- _Try it_
For the word "Invoice", search the records and show each line in which it occurs.

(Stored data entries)
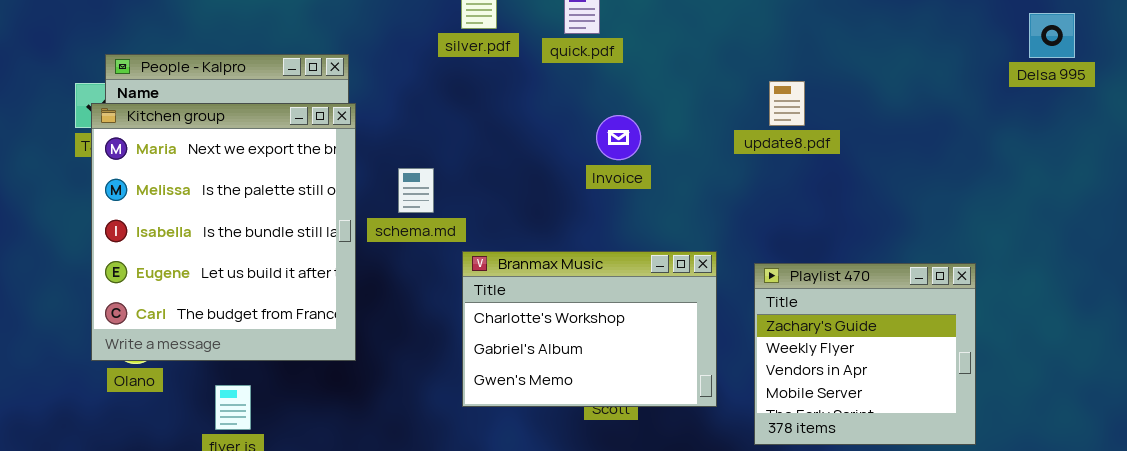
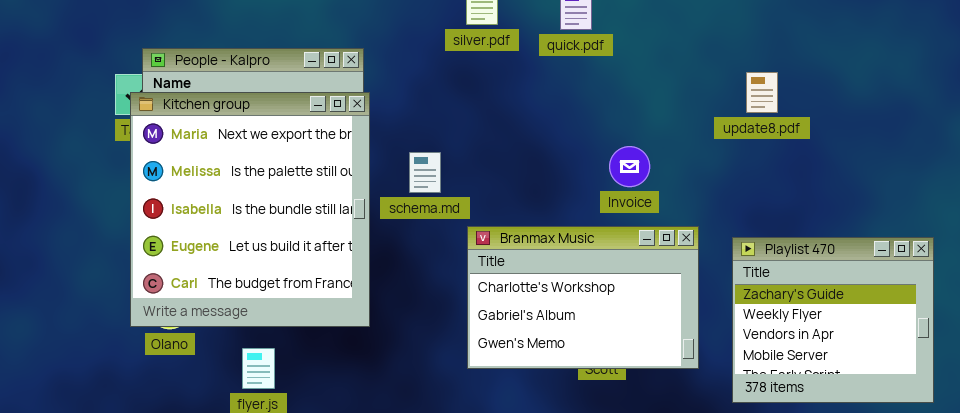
Invoice: [596,115,641,160] -> [609,146,650,187], moved

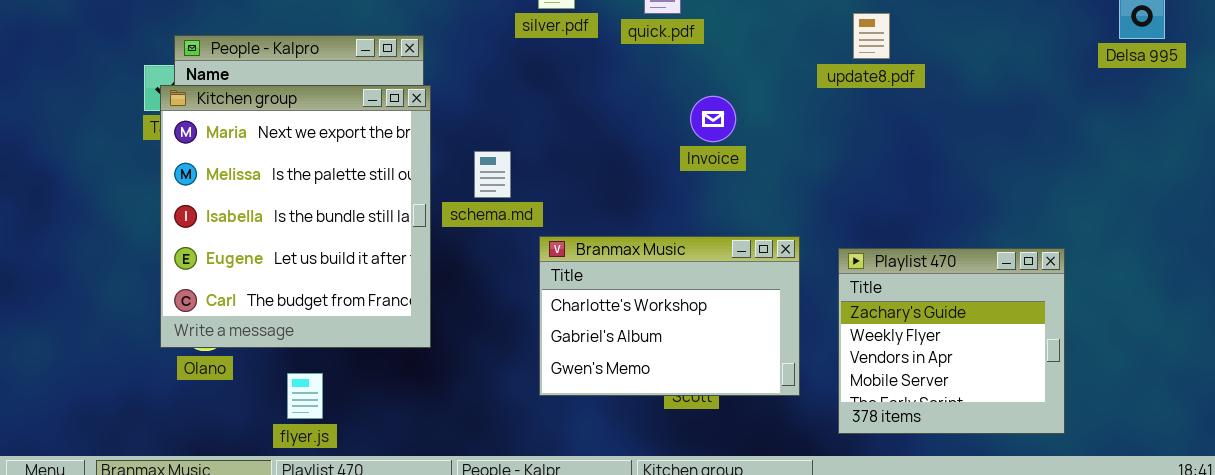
update8.pdf: [746,72,778,113] -> [853,13,890,59], moved
Invoice: [609,146,650,187] -> [690,96,736,142], moved

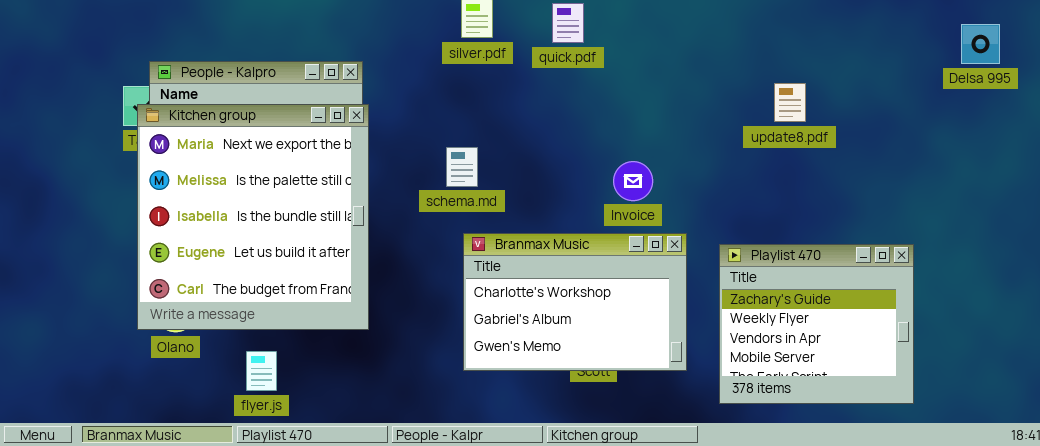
update8.pdf: [853,13,890,59] -> [774,83,806,122], moved
Invoice: [690,96,736,142] -> [613,161,653,201], moved
schema.md: [474,151,511,198] -> [446,147,478,187], moved

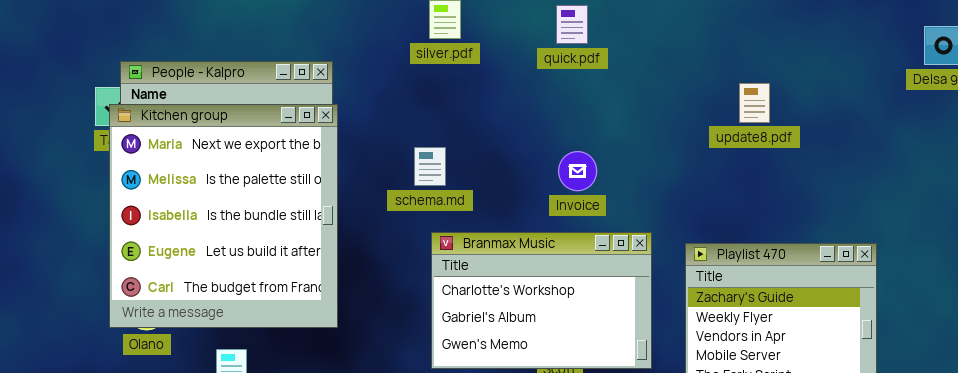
quick.pdf: [552,3,584,43] -> [556,5,588,44], moved
Invoice: [613,161,653,201] -> [558,151,597,191], moved

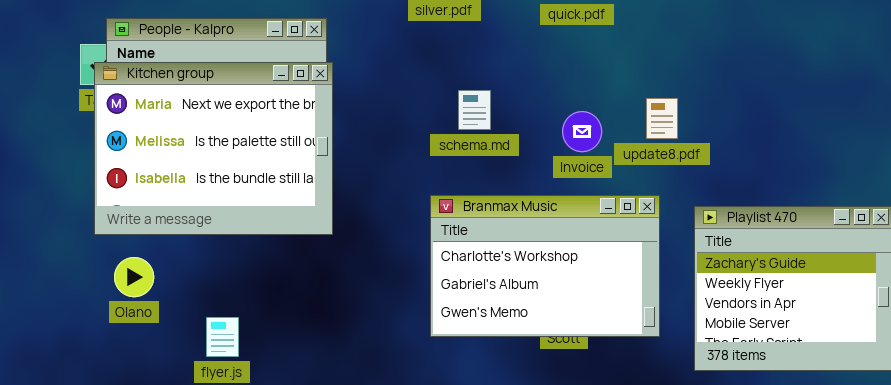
update8.pdf: [739,83,770,123] -> [646,98,678,139], moved
Kitchen group: [109,104,338,328] -> [94,62,333,235], resized
schema.md: [414,147,446,186] -> [458,90,491,130], moved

- _Task output_
Invoice: [596,115,641,160] -> [609,146,650,187], moved
Invoice: [609,146,650,187] -> [690,96,736,142], moved
Invoice: [690,96,736,142] -> [613,161,653,201], moved
Invoice: [613,161,653,201] -> [558,151,597,191], moved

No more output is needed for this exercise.